Data records below:

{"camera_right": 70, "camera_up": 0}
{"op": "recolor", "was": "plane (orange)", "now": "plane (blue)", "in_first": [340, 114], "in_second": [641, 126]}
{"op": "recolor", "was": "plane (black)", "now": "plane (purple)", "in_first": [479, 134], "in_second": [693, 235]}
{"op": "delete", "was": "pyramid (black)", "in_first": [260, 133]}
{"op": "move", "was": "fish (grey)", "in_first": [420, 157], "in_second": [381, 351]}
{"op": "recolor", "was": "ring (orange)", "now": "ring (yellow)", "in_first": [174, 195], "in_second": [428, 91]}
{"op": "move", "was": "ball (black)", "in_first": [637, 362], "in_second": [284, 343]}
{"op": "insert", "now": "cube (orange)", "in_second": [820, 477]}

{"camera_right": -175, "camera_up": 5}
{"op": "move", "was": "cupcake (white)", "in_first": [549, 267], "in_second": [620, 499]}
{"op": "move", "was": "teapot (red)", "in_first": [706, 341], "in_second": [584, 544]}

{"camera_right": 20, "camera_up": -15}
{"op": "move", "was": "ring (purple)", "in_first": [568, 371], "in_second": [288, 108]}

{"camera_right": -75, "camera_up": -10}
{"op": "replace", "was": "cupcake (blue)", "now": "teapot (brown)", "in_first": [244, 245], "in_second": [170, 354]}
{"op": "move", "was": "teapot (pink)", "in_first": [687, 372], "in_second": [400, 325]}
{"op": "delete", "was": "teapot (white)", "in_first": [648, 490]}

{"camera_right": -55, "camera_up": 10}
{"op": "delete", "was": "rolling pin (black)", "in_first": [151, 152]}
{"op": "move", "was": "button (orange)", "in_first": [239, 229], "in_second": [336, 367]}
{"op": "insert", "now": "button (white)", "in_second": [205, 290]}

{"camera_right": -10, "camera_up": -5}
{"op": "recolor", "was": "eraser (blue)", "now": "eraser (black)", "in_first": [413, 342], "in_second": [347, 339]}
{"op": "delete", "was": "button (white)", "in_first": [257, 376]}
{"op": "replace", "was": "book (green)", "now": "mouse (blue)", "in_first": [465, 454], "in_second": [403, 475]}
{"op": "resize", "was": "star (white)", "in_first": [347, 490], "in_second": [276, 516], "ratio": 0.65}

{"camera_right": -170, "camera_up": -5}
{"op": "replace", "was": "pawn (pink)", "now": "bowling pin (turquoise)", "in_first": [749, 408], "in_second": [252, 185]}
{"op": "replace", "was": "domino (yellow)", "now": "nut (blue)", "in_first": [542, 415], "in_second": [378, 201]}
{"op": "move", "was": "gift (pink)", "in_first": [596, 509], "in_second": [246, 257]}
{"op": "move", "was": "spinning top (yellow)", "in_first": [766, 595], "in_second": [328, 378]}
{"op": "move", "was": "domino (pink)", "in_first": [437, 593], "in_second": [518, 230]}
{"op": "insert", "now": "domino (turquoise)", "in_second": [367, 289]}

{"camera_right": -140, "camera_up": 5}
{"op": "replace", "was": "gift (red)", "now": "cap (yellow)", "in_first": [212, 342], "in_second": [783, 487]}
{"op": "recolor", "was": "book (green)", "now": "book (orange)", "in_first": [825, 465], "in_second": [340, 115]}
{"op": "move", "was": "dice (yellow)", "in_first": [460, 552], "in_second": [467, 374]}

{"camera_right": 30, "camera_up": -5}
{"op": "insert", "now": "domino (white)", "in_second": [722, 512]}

End of Data records.

> What to work on
A complete and exact transcription of the material is required.

> Written reply
{"camera_right": 70, "camera_up": 0}
{"op": "recolor", "was": "plane (orange)", "now": "plane (blue)", "in_first": [340, 114], "in_second": [641, 126]}
{"op": "recolor", "was": "plane (black)", "now": "plane (purple)", "in_first": [479, 134], "in_second": [693, 235]}
{"op": "delete", "was": "pyramid (black)", "in_first": [260, 133]}
{"op": "move", "was": "fish (grey)", "in_first": [420, 157], "in_second": [381, 351]}
{"op": "recolor", "was": "ring (orange)", "now": "ring (yellow)", "in_first": [174, 195], "in_second": [428, 91]}
{"op": "move", "was": "ball (black)", "in_first": [637, 362], "in_second": [284, 343]}
{"op": "insert", "now": "cube (orange)", "in_second": [820, 477]}

{"camera_right": -175, "camera_up": 5}
{"op": "move", "was": "cupcake (white)", "in_first": [549, 267], "in_second": [620, 499]}
{"op": "move", "was": "teapot (red)", "in_first": [706, 341], "in_second": [584, 544]}

{"camera_right": 20, "camera_up": -15}
{"op": "move", "was": "ring (purple)", "in_first": [568, 371], "in_second": [288, 108]}

{"camera_right": -75, "camera_up": -10}
{"op": "replace", "was": "cupcake (blue)", "now": "teapot (brown)", "in_first": [244, 245], "in_second": [170, 354]}
{"op": "move", "was": "teapot (pink)", "in_first": [687, 372], "in_second": [400, 325]}
{"op": "delete", "was": "teapot (white)", "in_first": [648, 490]}

{"camera_right": -55, "camera_up": 10}
{"op": "delete", "was": "rolling pin (black)", "in_first": [151, 152]}
{"op": "move", "was": "button (orange)", "in_first": [239, 229], "in_second": [336, 367]}
{"op": "insert", "now": "button (white)", "in_second": [205, 290]}

{"camera_right": -10, "camera_up": -5}
{"op": "recolor", "was": "eraser (blue)", "now": "eraser (black)", "in_first": [413, 342], "in_second": [347, 339]}
{"op": "delete", "was": "button (white)", "in_first": [257, 376]}
{"op": "replace", "was": "book (green)", "now": "mouse (blue)", "in_first": [465, 454], "in_second": [403, 475]}
{"op": "resize", "was": "star (white)", "in_first": [347, 490], "in_second": [276, 516], "ratio": 0.65}

{"camera_right": -170, "camera_up": -5}
{"op": "replace", "was": "pawn (pink)", "now": "bowling pin (turquoise)", "in_first": [749, 408], "in_second": [252, 185]}
{"op": "replace", "was": "domino (yellow)", "now": "nut (blue)", "in_first": [542, 415], "in_second": [378, 201]}
{"op": "move", "was": "gift (pink)", "in_first": [596, 509], "in_second": [246, 257]}
{"op": "move", "was": "spinning top (yellow)", "in_first": [766, 595], "in_second": [328, 378]}
{"op": "move", "was": "domino (pink)", "in_first": [437, 593], "in_second": [518, 230]}
{"op": "insert", "now": "domino (turquoise)", "in_second": [367, 289]}

{"camera_right": -140, "camera_up": 5}
{"op": "replace", "was": "gift (red)", "now": "cap (yellow)", "in_first": [212, 342], "in_second": [783, 487]}
{"op": "recolor", "was": "book (green)", "now": "book (orange)", "in_first": [825, 465], "in_second": [340, 115]}
{"op": "move", "was": "dice (yellow)", "in_first": [460, 552], "in_second": [467, 374]}

{"camera_right": 30, "camera_up": -5}
{"op": "insert", "now": "domino (white)", "in_second": [722, 512]}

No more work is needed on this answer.